● **Exercise instructions**:
Some lines in the entries contain the word "desk". Copy all of them.

● **Provided material**:
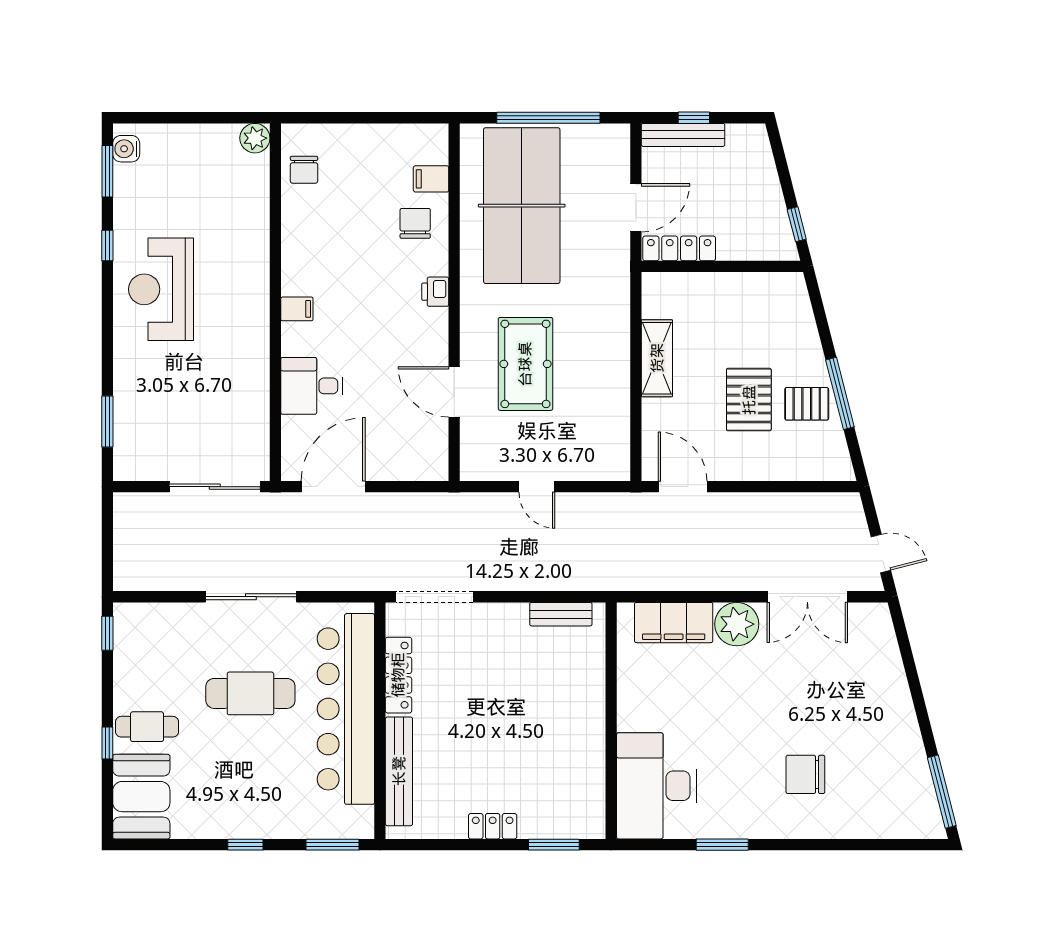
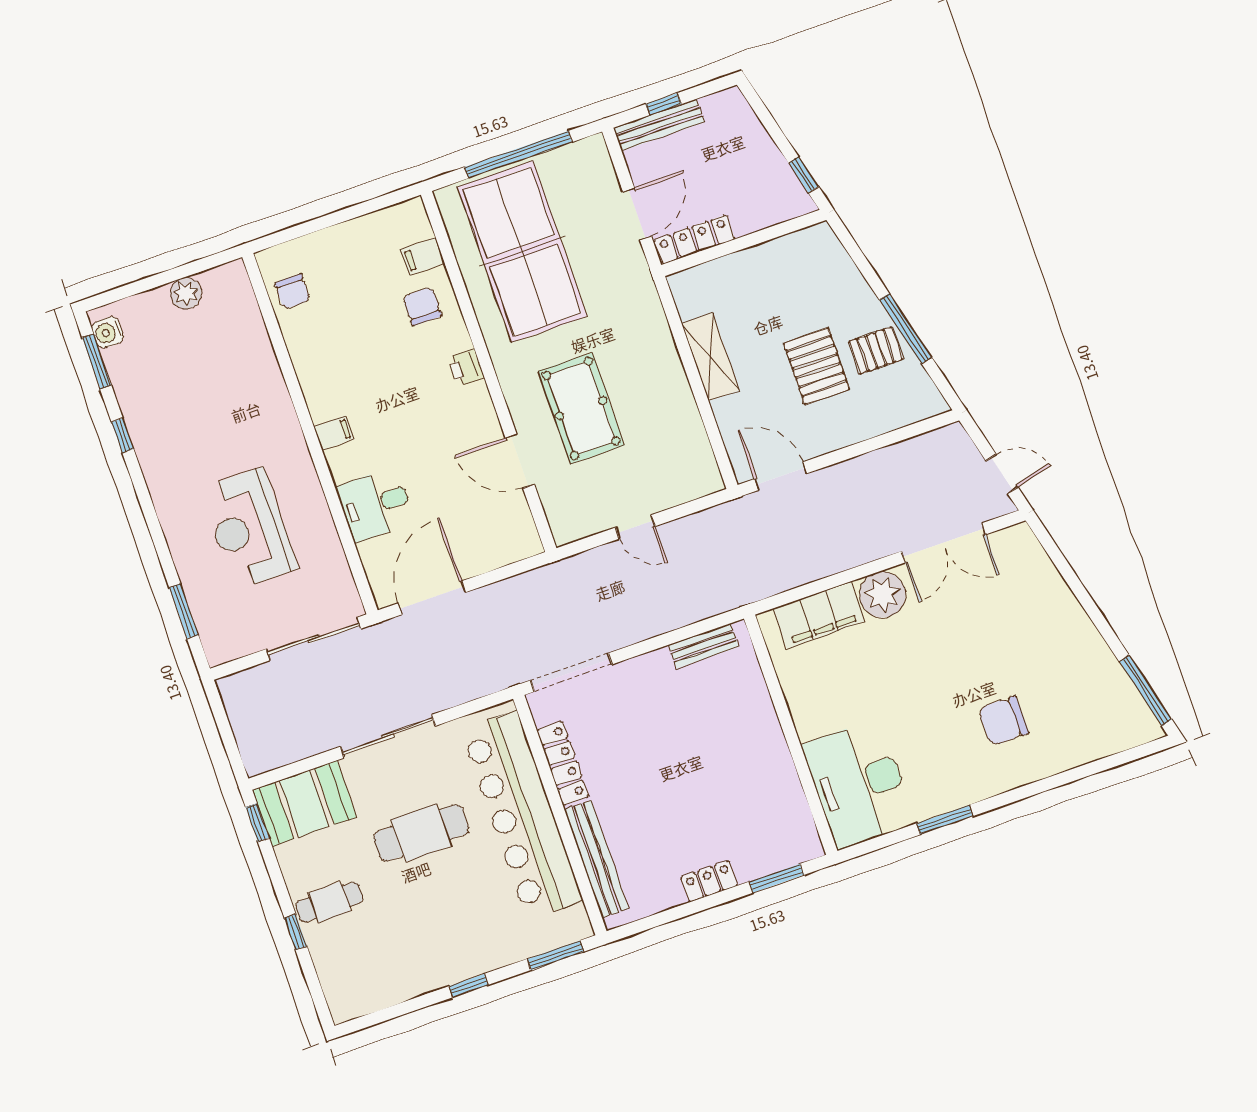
plant: (255, 138) -> (186, 293), moved
reception desk: (161, 289) -> (249, 529), moved
booth: (141, 797) -> (304, 803), moved, turned 90

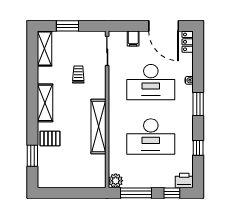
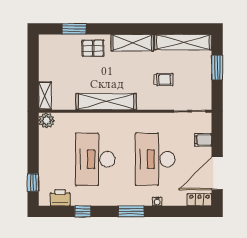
shelving: (44, 48) -> (183, 42), width x1.47
pallet: (50, 138) -> (93, 48), turned 90
printer: (184, 180) -> (60, 198), moved, turned -90
shelving: (93, 182) -> (45, 96), added
window: (136, 193) -> (33, 143), removed

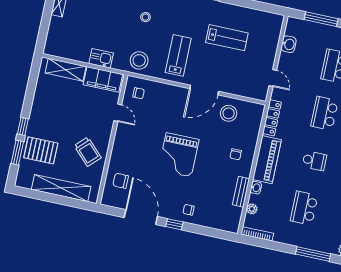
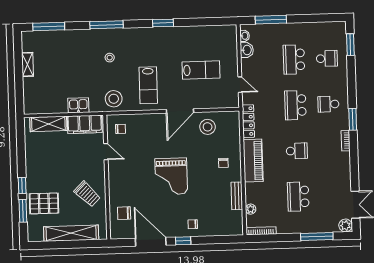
lab bench: (227, 38) -> (201, 70), moved
lab bench: (178, 55) -> (148, 85), turned 180
washbasin: (256, 188) -> (245, 36), moved

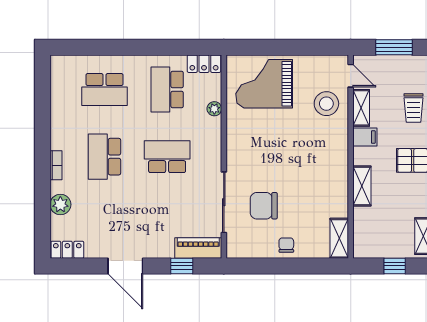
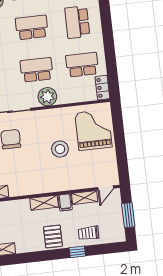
stool: (326, 104) -> (60, 149), moved
plant: (214, 109) -> (47, 97), moved, width x1.88, depth x1.88
school desk: (167, 157) -> (37, 70), turned -90
shelving: (362, 186) -> (44, 203), moved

● **Response area**:
reception desk: (161, 289) -> (249, 529), moved
school desk: (167, 157) -> (37, 70), turned -90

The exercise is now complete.